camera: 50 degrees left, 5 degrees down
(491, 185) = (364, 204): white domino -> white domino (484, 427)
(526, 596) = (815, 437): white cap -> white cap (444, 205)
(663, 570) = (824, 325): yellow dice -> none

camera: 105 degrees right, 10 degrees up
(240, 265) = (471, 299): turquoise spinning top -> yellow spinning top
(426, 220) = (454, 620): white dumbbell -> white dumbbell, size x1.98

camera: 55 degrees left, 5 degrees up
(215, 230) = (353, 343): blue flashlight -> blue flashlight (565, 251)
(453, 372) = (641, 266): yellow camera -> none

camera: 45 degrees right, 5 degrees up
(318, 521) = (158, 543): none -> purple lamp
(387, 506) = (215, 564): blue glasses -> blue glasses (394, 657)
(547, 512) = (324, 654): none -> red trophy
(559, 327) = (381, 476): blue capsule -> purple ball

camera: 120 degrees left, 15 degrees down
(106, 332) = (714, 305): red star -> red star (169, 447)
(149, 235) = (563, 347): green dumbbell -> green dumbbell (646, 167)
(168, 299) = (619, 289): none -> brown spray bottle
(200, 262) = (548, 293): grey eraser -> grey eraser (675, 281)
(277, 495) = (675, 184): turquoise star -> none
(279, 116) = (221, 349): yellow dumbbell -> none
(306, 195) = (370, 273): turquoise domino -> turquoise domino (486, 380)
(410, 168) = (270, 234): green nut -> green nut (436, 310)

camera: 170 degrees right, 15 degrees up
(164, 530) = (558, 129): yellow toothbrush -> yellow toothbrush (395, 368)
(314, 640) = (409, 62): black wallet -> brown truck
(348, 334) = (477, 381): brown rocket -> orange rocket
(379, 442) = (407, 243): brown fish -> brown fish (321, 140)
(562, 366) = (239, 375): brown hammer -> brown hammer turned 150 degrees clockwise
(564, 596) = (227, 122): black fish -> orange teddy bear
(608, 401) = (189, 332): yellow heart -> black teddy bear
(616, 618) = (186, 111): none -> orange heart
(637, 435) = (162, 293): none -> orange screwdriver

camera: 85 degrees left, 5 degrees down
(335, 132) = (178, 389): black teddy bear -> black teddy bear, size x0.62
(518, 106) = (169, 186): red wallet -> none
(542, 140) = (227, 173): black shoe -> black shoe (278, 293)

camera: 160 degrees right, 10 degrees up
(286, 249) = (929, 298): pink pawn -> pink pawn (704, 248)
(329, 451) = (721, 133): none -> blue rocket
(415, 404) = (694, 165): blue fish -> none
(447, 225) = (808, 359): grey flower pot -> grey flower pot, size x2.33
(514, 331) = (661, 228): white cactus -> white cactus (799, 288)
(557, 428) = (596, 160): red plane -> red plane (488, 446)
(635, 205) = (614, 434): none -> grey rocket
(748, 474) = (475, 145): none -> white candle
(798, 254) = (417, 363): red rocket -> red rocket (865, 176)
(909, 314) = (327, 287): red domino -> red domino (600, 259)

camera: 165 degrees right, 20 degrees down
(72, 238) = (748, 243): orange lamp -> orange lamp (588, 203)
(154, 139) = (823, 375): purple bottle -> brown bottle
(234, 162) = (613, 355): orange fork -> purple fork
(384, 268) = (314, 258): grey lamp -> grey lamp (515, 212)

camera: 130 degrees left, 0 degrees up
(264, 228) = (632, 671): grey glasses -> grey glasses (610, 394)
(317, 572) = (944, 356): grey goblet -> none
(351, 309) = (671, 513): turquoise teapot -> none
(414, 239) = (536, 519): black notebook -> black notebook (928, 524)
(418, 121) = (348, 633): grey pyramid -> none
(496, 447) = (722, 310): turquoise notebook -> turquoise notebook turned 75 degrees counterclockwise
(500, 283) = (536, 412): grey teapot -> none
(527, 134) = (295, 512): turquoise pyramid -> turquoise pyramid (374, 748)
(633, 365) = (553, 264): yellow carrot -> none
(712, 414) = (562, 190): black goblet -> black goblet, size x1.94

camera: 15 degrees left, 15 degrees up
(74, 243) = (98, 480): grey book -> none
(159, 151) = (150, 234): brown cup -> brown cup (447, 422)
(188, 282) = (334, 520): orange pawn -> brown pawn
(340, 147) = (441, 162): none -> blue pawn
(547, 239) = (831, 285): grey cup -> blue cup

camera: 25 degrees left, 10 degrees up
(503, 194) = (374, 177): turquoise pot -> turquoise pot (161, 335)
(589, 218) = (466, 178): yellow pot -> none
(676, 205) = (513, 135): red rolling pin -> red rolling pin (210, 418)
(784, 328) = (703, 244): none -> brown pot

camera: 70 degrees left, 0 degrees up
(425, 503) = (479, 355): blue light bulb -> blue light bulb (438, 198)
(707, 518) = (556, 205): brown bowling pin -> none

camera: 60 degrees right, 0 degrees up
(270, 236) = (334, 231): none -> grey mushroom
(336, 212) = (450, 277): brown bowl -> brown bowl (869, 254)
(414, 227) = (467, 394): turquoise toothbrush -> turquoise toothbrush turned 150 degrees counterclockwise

※ ※ ※

- [Work item]
The entries above are to be output exactly as they appear.

- [Solution below]
camera: 50 degrees left, 5 degrees down
(491, 185) = (364, 204): white domino -> white domino (484, 427)
(526, 596) = (815, 437): white cap -> white cap (444, 205)
(663, 570) = (824, 325): yellow dice -> none

camera: 105 degrees right, 10 degrees up
(240, 265) = (471, 299): turquoise spinning top -> yellow spinning top
(426, 220) = (454, 620): white dumbbell -> white dumbbell, size x1.98

camera: 55 degrees left, 5 degrees up
(215, 230) = (353, 343): blue flashlight -> blue flashlight (565, 251)
(453, 372) = (641, 266): yellow camera -> none

camera: 45 degrees right, 5 degrees up
(318, 521) = (158, 543): none -> purple lamp
(387, 506) = (215, 564): blue glasses -> blue glasses (394, 657)
(547, 512) = (324, 654): none -> red trophy
(559, 327) = (381, 476): blue capsule -> purple ball

camera: 120 degrees left, 15 degrees down
(106, 332) = (714, 305): red star -> red star (169, 447)
(149, 235) = (563, 347): green dumbbell -> green dumbbell (646, 167)
(168, 299) = (619, 289): none -> brown spray bottle
(200, 262) = (548, 293): grey eraser -> grey eraser (675, 281)
(277, 495) = (675, 184): turquoise star -> none
(279, 116) = (221, 349): yellow dumbbell -> none
(306, 195) = (370, 273): turquoise domino -> turquoise domino (486, 380)
(410, 168) = (270, 234): green nut -> green nut (436, 310)

camera: 170 degrees right, 15 degrees up
(164, 530) = (558, 129): yellow toothbrush -> yellow toothbrush (395, 368)
(314, 640) = (409, 62): black wallet -> brown truck
(348, 334) = (477, 381): brown rocket -> orange rocket
(379, 442) = (407, 243): brown fish -> brown fish (321, 140)
(562, 366) = (239, 375): brown hammer -> brown hammer turned 150 degrees clockwise
(564, 596) = (227, 122): black fish -> orange teddy bear
(608, 401) = (189, 332): yellow heart -> black teddy bear
(616, 618) = (186, 111): none -> orange heart
(637, 435) = (162, 293): none -> orange screwdriver

camera: 85 degrees left, 5 degrees down
(335, 132) = (178, 389): black teddy bear -> black teddy bear, size x0.62
(518, 106) = (169, 186): red wallet -> none
(542, 140) = (227, 173): black shoe -> black shoe (278, 293)

camera: 160 degrees right, 10 degrees up
(286, 249) = (929, 298): pink pawn -> pink pawn (704, 248)
(329, 451) = (721, 133): none -> blue rocket
(415, 404) = (694, 165): blue fish -> none
(447, 225) = (808, 359): grey flower pot -> grey flower pot, size x2.33
(514, 331) = (661, 228): white cactus -> white cactus (799, 288)
(557, 428) = (596, 160): red plane -> red plane (488, 446)
(635, 205) = (614, 434): none -> grey rocket
(748, 474) = (475, 145): none -> white candle
(798, 254) = (417, 363): red rocket -> red rocket (865, 176)
(909, 314) = (327, 287): red domino -> red domino (600, 259)

camera: 165 degrees right, 20 degrees down
(72, 238) = (748, 243): orange lamp -> orange lamp (588, 203)
(154, 139) = (823, 375): purple bottle -> brown bottle
(234, 162) = (613, 355): orange fork -> purple fork
(384, 268) = (314, 258): grey lamp -> grey lamp (515, 212)

camera: 130 degrees left, 0 degrees up
(264, 228) = (632, 671): grey glasses -> grey glasses (610, 394)
(317, 572) = (944, 356): grey goblet -> none
(351, 309) = (671, 513): turquoise teapot -> none
(414, 239) = (536, 519): black notebook -> black notebook (928, 524)
(418, 121) = (348, 633): grey pyramid -> none
(496, 447) = (722, 310): turquoise notebook -> turquoise notebook turned 75 degrees counterclockwise
(500, 283) = (536, 412): grey teapot -> none
(527, 134) = (295, 512): turquoise pyramid -> turquoise pyramid (374, 748)
(633, 365) = (553, 264): yellow carrot -> none
(712, 414) = (562, 190): black goblet -> black goblet, size x1.94

camera: 15 degrees left, 15 degrees up
(74, 243) = (98, 480): grey book -> none
(159, 151) = (150, 234): brown cup -> brown cup (447, 422)
(188, 282) = (334, 520): orange pawn -> brown pawn
(340, 147) = (441, 162): none -> blue pawn
(547, 239) = (831, 285): grey cup -> blue cup

camera: 25 degrees left, 10 degrees up
(503, 194) = (374, 177): turquoise pot -> turquoise pot (161, 335)
(589, 218) = (466, 178): yellow pot -> none
(676, 205) = (513, 135): red rolling pin -> red rolling pin (210, 418)
(784, 328) = (703, 244): none -> brown pot

camera: 70 degrees left, 0 degrees up
(425, 503) = (479, 355): blue light bulb -> blue light bulb (438, 198)
(707, 518) = (556, 205): brown bowling pin -> none

camera: 60 degrees right, 0 degrees up
(270, 236) = (334, 231): none -> grey mushroom
(336, 212) = (450, 277): brown bowl -> brown bowl (869, 254)
(414, 227) = (467, 394): turquoise toothbrush -> turquoise toothbrush turned 150 degrees counterclockwise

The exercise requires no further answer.